■ Source material:
==================================================

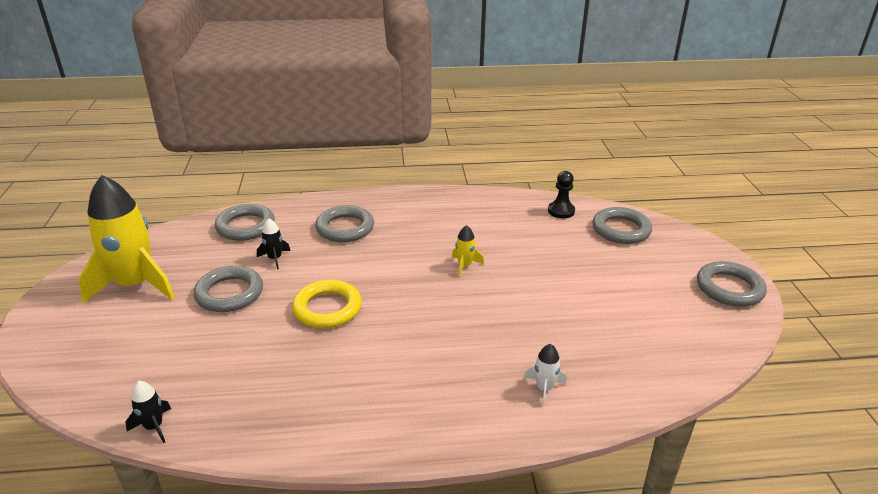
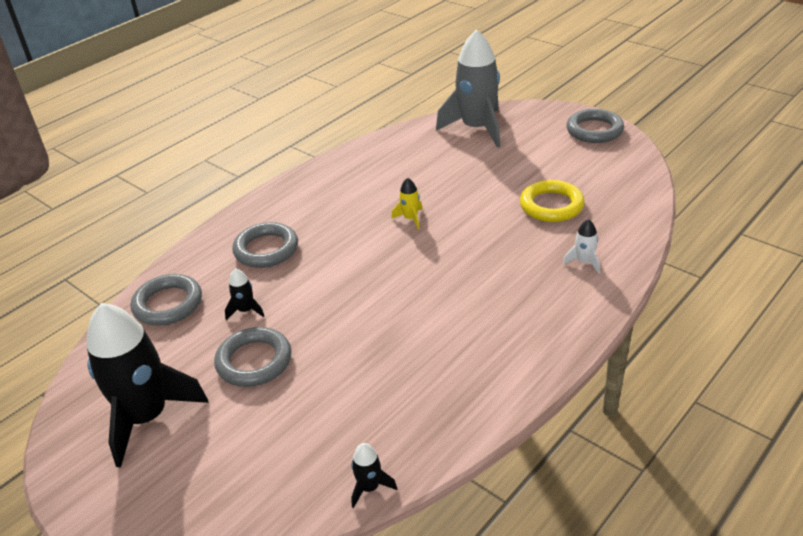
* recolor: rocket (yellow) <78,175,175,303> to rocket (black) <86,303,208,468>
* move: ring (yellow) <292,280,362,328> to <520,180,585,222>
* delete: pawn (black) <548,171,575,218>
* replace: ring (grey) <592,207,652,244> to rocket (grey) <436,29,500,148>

==================================================

■ Task description:
Produce the full material again verbatim, with the pictures dropped.

■ Output below:
* recolor: rocket (yellow) <78,175,175,303> to rocket (black) <86,303,208,468>
* move: ring (yellow) <292,280,362,328> to <520,180,585,222>
* delete: pawn (black) <548,171,575,218>
* replace: ring (grey) <592,207,652,244> to rocket (grey) <436,29,500,148>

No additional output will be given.